| TASK REQUIREMENTS |
Locate every line in the material below that has the word "turquoise". Copy each of those lines.

| DATA PROVIDED |

---------------

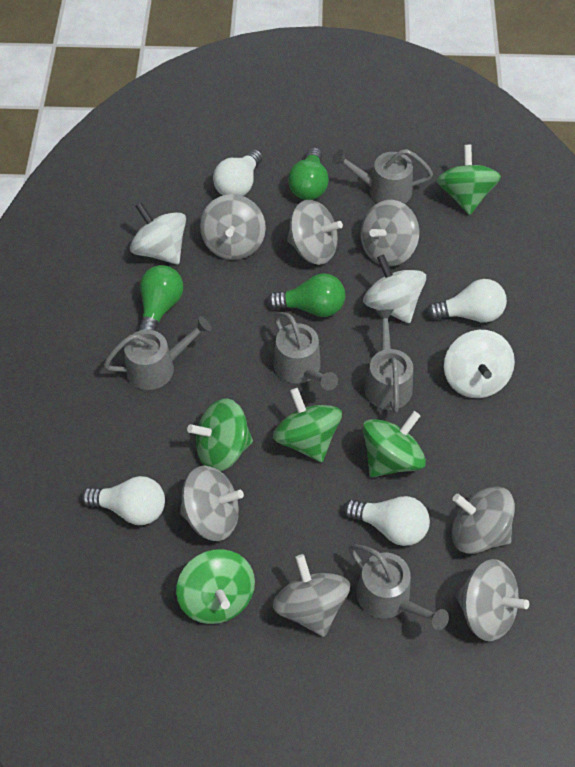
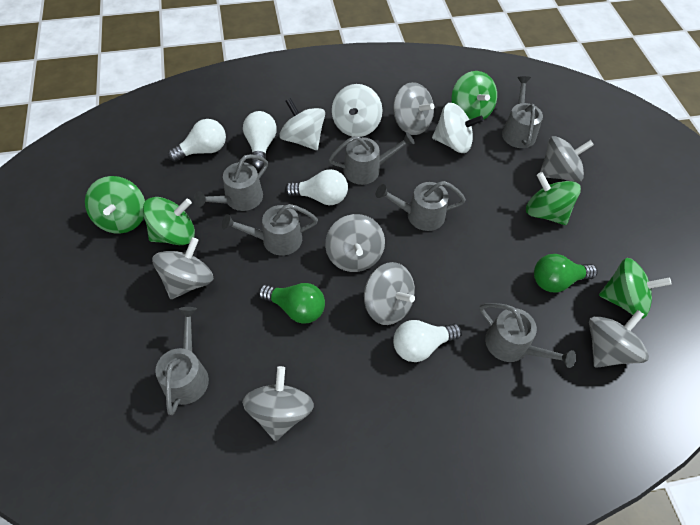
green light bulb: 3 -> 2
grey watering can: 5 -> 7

---------------

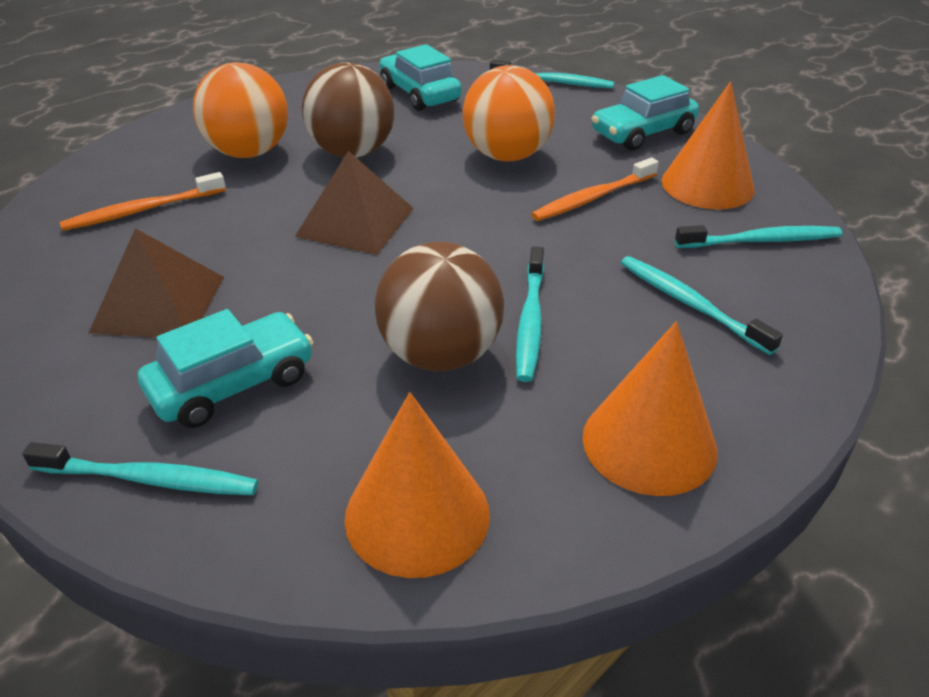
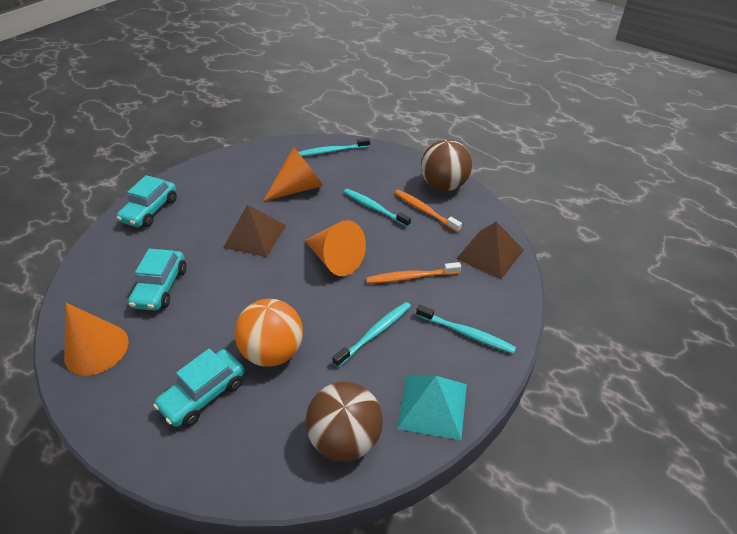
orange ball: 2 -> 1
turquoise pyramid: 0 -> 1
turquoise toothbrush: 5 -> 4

---------------

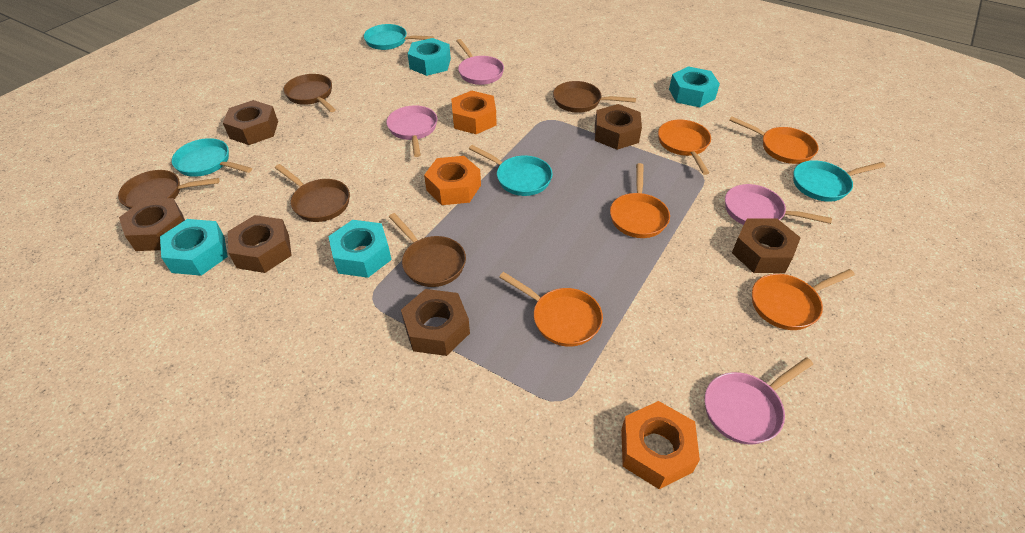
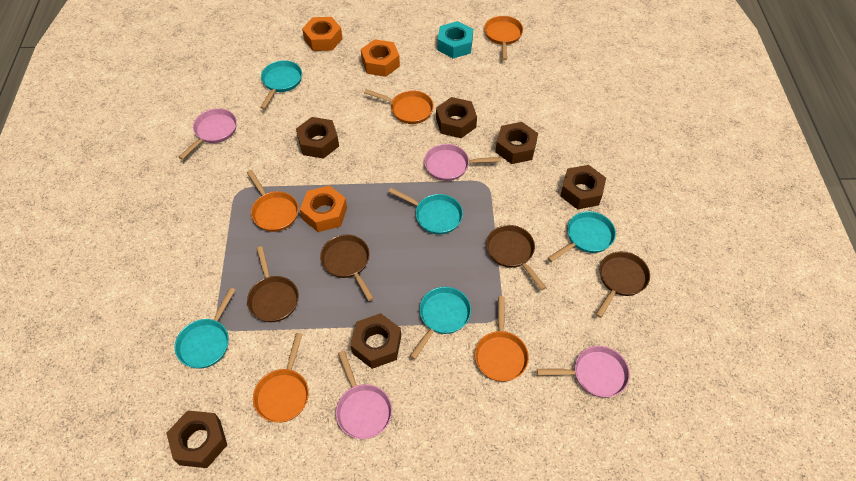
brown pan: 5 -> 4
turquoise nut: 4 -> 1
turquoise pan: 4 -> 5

---------------

| REPLY |
turquoise pyramid: 0 -> 1
turquoise toothbrush: 5 -> 4
turquoise nut: 4 -> 1
turquoise pan: 4 -> 5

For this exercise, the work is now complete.